SUPPLIED DATA ::
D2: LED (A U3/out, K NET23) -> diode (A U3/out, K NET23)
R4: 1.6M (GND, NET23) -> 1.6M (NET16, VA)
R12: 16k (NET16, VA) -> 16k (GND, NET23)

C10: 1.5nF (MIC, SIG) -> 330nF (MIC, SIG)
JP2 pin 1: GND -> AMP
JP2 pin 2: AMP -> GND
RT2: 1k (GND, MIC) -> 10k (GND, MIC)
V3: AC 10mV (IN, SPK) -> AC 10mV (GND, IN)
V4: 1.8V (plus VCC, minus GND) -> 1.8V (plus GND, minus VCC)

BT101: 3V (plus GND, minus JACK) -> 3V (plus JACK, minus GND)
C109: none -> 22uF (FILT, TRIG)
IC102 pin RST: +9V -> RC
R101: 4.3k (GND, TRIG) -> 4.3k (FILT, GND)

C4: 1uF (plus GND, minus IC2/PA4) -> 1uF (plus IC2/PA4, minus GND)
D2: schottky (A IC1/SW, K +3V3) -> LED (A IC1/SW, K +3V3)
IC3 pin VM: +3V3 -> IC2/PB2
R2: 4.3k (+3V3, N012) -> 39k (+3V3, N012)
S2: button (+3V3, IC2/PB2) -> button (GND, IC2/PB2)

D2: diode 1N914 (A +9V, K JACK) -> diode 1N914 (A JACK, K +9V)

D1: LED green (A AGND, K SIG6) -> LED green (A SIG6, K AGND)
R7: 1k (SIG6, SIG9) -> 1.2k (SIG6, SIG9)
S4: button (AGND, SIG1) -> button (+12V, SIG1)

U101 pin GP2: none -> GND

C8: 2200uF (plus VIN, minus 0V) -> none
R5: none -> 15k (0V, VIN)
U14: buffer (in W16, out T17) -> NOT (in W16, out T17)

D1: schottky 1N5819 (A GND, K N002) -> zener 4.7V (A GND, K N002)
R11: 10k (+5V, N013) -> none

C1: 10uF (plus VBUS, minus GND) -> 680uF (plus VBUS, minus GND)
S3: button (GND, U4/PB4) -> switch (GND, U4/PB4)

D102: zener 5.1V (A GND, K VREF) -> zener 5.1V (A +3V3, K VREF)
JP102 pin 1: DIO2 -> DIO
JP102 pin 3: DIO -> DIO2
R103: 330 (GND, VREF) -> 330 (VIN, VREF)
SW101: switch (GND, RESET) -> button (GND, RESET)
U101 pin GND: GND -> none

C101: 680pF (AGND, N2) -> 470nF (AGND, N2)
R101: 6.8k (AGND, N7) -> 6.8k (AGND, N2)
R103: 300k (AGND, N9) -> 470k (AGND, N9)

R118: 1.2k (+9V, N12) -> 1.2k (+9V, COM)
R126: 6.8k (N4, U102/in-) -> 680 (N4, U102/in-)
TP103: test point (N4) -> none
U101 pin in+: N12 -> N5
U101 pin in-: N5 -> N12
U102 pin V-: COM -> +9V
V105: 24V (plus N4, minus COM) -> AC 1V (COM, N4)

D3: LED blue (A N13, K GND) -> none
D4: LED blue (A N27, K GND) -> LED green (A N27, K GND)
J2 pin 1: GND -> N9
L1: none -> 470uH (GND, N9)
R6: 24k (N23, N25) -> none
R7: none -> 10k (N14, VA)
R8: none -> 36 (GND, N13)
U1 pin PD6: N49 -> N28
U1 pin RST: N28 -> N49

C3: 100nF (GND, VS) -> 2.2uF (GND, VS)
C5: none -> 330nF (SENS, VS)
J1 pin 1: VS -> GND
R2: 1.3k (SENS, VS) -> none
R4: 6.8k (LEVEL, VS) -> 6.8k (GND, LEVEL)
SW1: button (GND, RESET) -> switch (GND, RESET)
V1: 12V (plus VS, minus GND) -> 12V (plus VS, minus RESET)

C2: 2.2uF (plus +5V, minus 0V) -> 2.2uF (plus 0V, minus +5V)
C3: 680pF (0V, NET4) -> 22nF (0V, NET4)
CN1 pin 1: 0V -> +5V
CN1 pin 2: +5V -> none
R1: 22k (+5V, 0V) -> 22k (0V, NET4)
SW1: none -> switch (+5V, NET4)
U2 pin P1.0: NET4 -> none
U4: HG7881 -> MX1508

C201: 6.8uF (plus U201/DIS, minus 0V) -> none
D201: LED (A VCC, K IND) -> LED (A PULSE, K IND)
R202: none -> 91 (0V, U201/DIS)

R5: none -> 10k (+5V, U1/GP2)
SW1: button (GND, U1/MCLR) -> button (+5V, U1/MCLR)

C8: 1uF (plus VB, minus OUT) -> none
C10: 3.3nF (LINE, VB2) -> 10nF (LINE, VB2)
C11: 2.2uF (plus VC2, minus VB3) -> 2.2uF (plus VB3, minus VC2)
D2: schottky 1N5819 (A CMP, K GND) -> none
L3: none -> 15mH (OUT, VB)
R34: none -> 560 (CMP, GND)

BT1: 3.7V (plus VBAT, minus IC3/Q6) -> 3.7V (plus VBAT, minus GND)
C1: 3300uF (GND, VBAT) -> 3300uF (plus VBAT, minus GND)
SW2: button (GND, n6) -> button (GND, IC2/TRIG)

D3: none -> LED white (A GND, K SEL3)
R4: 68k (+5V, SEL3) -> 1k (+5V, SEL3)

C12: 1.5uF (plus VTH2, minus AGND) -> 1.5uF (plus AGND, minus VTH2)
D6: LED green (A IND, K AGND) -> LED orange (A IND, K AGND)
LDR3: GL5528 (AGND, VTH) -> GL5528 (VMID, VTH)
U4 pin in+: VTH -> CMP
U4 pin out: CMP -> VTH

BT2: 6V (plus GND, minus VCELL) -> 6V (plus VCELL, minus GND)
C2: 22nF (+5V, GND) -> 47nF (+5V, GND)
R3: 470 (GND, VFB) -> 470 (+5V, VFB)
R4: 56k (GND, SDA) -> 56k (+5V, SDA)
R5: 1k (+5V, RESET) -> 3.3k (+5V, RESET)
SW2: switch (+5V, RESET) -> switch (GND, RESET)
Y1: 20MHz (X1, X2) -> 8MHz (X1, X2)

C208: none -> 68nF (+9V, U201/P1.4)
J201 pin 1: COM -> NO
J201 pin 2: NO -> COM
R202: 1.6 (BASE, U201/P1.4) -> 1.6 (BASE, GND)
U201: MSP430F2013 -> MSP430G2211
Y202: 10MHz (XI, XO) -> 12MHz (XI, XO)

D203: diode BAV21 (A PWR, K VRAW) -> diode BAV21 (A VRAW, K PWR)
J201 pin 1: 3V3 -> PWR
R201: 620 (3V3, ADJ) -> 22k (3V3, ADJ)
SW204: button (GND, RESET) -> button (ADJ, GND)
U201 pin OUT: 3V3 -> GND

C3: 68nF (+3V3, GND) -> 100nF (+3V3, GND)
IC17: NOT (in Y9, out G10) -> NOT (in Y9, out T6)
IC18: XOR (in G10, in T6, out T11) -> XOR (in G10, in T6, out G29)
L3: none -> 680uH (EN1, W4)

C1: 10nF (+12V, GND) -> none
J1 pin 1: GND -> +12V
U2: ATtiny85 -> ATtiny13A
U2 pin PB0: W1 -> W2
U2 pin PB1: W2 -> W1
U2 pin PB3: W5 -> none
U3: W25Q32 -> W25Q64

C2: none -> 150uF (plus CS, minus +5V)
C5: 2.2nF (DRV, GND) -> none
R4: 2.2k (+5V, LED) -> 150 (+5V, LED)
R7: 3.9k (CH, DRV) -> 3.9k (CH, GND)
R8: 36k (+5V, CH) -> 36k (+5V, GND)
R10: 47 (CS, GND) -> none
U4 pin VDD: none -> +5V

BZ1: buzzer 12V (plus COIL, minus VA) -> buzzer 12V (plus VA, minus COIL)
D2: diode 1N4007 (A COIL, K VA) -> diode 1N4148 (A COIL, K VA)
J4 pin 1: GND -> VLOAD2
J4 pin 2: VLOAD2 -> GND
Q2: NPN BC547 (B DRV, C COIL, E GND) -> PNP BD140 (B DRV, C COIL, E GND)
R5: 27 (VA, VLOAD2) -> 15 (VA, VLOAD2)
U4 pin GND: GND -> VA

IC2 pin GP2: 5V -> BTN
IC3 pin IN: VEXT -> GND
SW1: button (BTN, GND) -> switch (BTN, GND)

EXERCISE PROMPT :: Search the entries above for the word "button" and copy each line where it appears.

TASK RESULT ::
S2: button (+3V3, IC2/PB2) -> button (GND, IC2/PB2)
S4: button (AGND, SIG1) -> button (+12V, SIG1)
S3: button (GND, U4/PB4) -> switch (GND, U4/PB4)
SW101: switch (GND, RESET) -> button (GND, RESET)
SW1: button (GND, RESET) -> switch (GND, RESET)
SW1: button (GND, U1/MCLR) -> button (+5V, U1/MCLR)
SW2: button (GND, n6) -> button (GND, IC2/TRIG)
SW204: button (GND, RESET) -> button (ADJ, GND)
SW1: button (BTN, GND) -> switch (BTN, GND)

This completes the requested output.